** Record excerpts follows **

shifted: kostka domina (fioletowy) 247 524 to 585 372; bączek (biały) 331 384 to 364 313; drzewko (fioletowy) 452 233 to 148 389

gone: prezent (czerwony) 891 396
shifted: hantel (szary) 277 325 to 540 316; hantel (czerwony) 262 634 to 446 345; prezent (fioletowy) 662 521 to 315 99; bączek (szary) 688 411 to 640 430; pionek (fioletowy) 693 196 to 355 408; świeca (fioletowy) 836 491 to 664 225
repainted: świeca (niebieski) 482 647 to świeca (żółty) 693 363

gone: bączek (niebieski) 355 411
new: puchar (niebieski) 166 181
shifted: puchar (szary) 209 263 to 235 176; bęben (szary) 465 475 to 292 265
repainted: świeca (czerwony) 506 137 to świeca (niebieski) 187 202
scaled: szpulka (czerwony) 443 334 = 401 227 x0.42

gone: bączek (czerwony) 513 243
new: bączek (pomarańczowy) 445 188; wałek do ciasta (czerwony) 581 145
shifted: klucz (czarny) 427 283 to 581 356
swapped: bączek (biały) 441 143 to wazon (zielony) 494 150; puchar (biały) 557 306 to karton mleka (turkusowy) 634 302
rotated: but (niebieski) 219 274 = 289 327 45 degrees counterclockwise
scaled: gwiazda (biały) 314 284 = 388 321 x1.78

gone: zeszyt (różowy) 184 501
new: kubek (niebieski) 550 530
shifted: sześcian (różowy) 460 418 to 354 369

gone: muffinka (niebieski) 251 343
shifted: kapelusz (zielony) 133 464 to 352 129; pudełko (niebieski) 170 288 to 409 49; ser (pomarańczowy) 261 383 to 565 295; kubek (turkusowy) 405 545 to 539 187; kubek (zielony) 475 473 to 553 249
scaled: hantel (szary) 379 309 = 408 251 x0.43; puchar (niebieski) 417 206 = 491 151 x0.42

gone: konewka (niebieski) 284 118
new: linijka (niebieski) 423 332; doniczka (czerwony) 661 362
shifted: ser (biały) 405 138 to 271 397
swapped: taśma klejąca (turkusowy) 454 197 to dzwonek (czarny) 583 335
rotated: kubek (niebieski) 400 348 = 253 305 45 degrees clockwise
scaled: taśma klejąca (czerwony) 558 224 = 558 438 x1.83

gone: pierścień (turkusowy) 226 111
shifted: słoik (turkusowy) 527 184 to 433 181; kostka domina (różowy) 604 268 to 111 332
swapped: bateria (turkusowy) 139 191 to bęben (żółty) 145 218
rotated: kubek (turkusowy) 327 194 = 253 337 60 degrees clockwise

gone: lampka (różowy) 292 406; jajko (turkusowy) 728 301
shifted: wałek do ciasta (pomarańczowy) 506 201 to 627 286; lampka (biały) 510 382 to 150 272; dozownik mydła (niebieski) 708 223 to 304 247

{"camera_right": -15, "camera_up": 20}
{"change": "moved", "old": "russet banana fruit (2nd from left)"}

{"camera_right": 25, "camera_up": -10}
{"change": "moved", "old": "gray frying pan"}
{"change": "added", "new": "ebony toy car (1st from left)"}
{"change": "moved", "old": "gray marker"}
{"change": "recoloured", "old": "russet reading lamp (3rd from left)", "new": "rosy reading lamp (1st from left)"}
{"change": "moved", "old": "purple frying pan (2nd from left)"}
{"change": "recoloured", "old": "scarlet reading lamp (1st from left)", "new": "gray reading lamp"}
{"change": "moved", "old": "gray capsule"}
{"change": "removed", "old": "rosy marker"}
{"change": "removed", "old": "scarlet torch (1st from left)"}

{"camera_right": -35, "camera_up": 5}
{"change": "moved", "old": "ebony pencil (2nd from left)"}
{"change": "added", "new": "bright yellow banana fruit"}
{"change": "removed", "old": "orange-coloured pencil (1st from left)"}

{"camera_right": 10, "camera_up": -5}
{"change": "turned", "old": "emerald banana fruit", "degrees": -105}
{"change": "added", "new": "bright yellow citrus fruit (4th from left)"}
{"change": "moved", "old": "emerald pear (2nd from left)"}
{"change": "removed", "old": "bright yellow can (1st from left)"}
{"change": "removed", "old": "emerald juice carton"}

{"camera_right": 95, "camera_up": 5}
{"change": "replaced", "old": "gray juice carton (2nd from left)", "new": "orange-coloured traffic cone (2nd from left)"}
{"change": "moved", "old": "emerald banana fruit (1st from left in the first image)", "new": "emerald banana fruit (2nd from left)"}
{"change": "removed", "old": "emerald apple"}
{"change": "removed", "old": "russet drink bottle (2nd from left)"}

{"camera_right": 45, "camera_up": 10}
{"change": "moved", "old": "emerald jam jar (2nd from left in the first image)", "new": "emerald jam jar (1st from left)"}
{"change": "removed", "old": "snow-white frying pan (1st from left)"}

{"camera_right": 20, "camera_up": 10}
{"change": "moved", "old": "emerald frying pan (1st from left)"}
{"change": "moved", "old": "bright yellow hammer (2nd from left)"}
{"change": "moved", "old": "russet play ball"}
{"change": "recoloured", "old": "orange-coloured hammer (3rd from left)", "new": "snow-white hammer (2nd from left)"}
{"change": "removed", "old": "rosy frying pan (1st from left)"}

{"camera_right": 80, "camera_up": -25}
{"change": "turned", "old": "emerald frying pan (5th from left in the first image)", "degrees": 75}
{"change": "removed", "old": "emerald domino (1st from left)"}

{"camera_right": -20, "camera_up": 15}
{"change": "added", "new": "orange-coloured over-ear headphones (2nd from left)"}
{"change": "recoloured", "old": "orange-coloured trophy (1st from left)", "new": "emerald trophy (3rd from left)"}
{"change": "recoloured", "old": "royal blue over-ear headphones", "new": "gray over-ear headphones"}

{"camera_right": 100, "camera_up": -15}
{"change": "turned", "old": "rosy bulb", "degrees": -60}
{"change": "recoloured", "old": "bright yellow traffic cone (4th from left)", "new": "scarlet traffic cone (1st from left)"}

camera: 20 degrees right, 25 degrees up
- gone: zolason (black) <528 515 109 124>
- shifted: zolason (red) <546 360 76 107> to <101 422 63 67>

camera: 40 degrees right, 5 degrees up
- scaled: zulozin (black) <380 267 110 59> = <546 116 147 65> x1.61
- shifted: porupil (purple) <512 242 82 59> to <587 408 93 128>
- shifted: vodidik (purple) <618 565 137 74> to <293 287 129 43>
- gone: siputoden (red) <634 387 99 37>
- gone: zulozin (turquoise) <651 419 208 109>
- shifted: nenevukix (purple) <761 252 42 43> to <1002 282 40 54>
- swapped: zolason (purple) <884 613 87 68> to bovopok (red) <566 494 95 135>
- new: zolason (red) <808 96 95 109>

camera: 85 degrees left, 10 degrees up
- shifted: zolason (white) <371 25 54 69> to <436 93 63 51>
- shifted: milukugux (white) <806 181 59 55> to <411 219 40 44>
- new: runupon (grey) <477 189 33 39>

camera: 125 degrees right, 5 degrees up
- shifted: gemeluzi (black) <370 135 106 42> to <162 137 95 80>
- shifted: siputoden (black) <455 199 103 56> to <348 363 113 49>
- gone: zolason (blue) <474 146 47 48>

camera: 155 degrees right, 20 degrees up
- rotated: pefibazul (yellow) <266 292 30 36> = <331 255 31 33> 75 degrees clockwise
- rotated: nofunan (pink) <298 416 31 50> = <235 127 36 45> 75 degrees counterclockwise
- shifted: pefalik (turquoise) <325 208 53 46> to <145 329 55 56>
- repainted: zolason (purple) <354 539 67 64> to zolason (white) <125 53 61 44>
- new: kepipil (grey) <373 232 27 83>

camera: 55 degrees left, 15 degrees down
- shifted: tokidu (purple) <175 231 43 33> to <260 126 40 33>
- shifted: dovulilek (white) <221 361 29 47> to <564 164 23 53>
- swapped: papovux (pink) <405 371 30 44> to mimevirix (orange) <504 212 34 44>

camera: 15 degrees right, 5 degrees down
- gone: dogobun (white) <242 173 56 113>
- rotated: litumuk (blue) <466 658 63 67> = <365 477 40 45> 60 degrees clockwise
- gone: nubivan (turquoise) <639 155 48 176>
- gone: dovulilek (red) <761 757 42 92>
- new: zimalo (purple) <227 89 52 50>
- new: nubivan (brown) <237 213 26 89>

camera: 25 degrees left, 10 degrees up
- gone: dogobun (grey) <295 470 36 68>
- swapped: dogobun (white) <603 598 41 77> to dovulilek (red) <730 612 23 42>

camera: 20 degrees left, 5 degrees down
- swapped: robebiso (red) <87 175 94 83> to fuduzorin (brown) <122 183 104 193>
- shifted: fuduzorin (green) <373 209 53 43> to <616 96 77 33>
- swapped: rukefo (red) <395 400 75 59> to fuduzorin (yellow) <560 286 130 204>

** End of Record excerpts **

• [Required action]
What you return must be an exact retyping of the lines above starting at the line with "camera: 20 degrees right, 25 degrees up" and ending at the line with "- gone: zolason (black) <528 515 109 124>", and nothing besides.

• [Response]
camera: 20 degrees right, 25 degrees up
- gone: zolason (black) <528 515 109 124>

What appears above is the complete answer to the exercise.